▶ Collection entries:
|---|

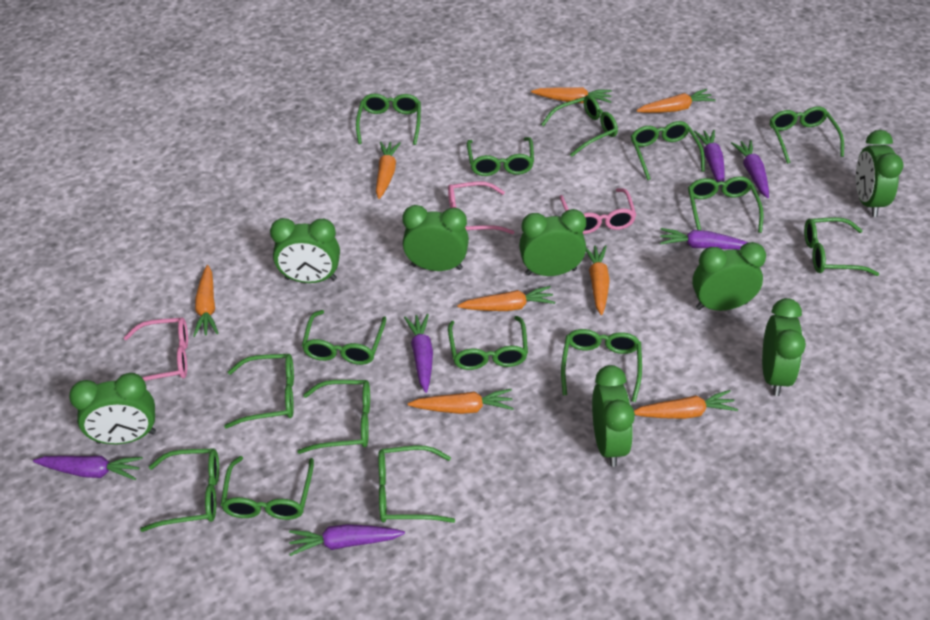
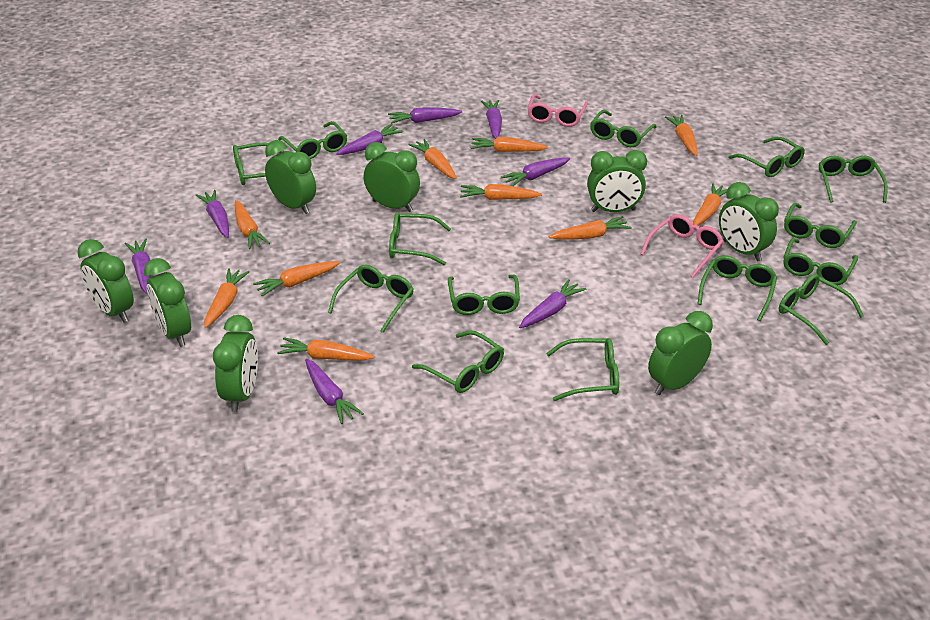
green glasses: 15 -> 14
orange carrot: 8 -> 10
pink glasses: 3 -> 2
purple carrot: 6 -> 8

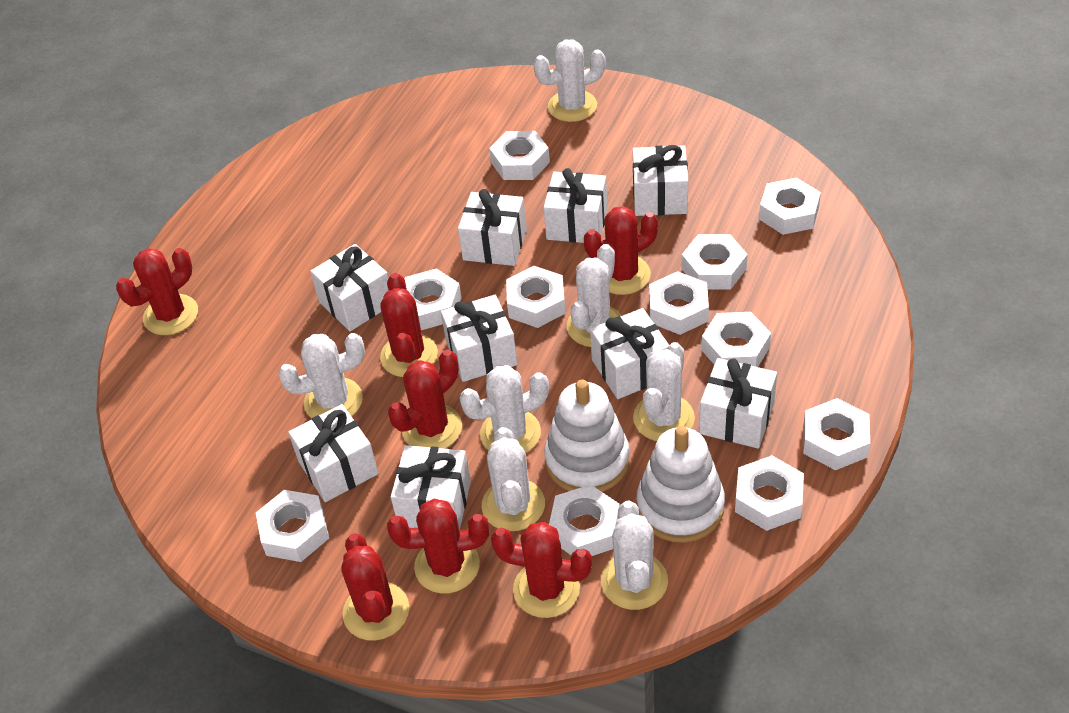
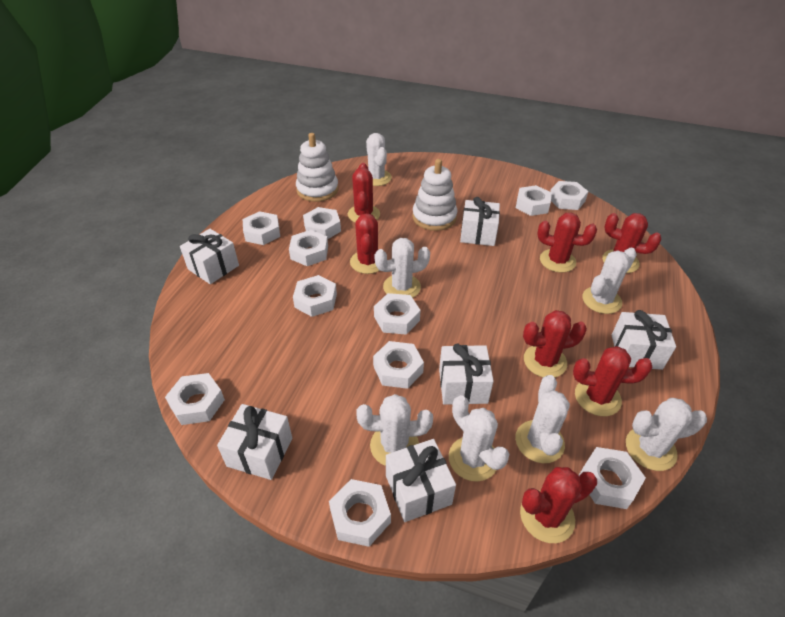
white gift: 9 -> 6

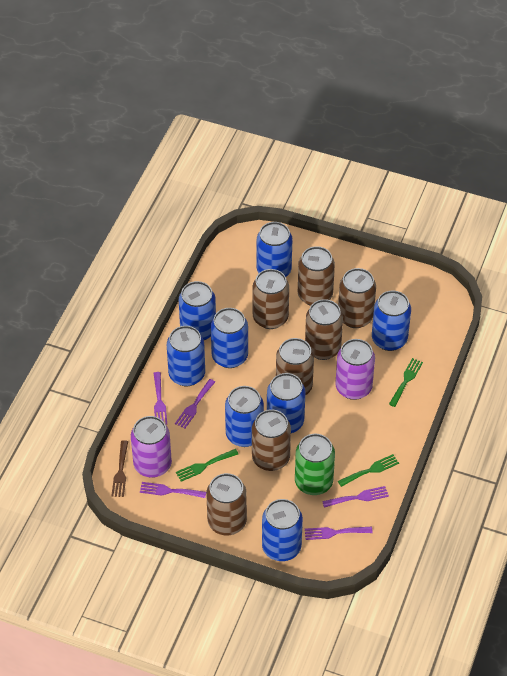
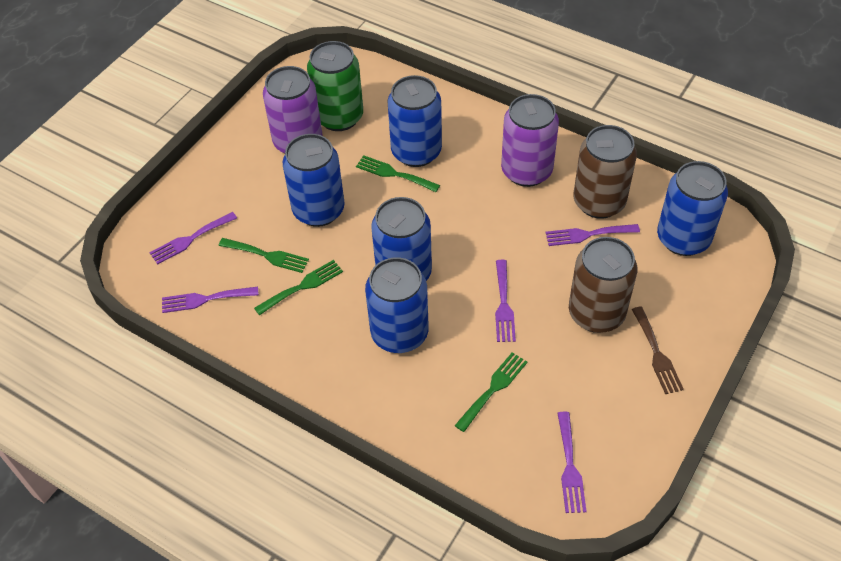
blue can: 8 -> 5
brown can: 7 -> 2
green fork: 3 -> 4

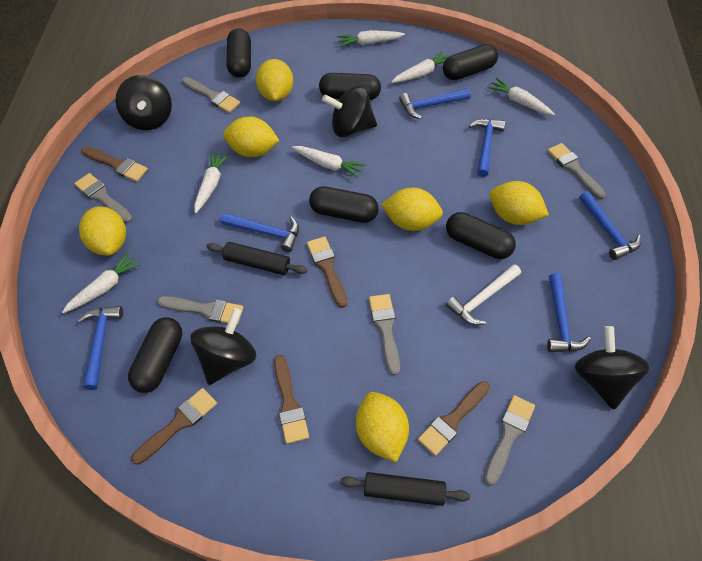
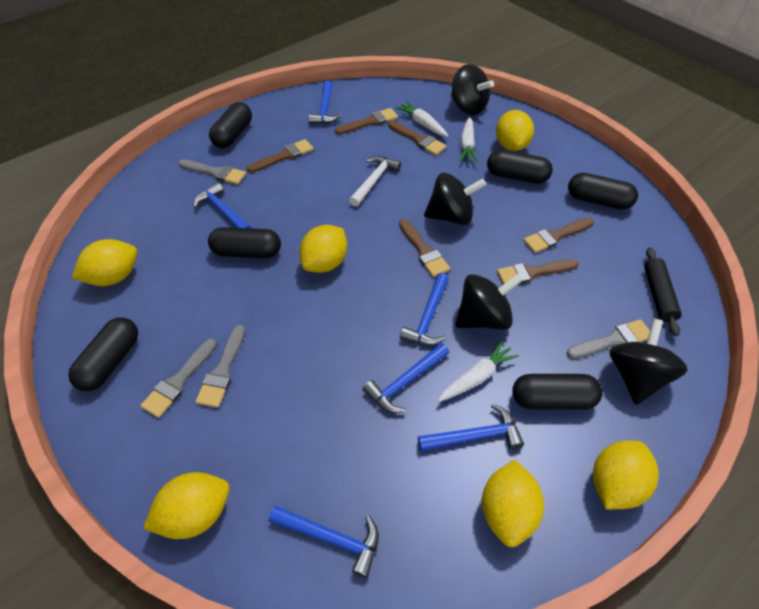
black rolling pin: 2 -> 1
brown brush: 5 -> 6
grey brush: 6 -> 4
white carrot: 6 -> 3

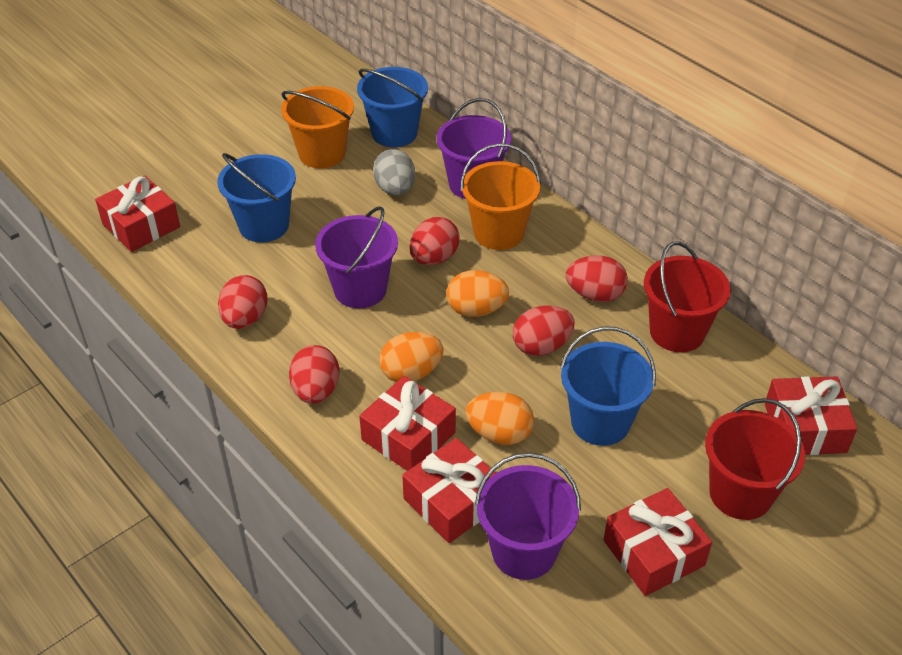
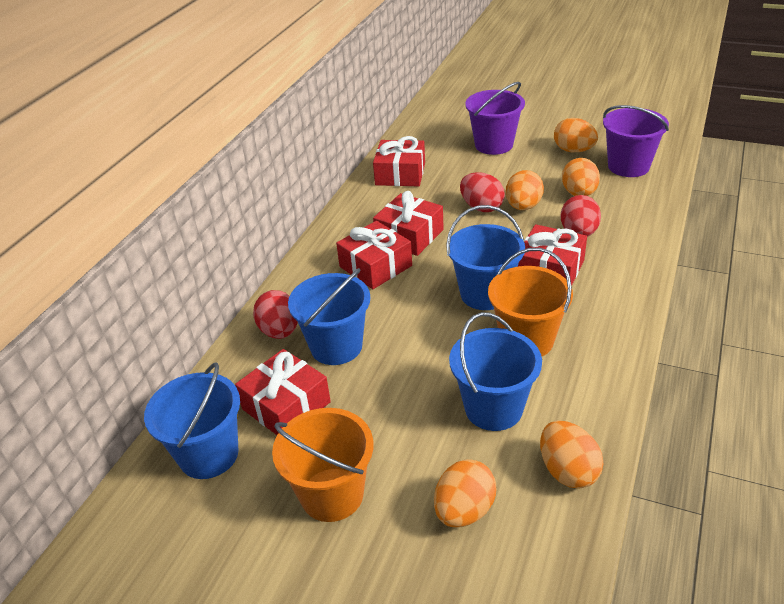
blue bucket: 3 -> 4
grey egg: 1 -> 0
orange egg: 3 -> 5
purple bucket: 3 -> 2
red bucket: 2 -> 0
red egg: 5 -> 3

|---|

▶ Exercise details: The records above should be retyped in full and exactly; omit the pictures.

▶ Result:
green glasses: 15 -> 14
orange carrot: 8 -> 10
pink glasses: 3 -> 2
purple carrot: 6 -> 8

white gift: 9 -> 6

blue can: 8 -> 5
brown can: 7 -> 2
green fork: 3 -> 4

black rolling pin: 2 -> 1
brown brush: 5 -> 6
grey brush: 6 -> 4
white carrot: 6 -> 3

blue bucket: 3 -> 4
grey egg: 1 -> 0
orange egg: 3 -> 5
purple bucket: 3 -> 2
red bucket: 2 -> 0
red egg: 5 -> 3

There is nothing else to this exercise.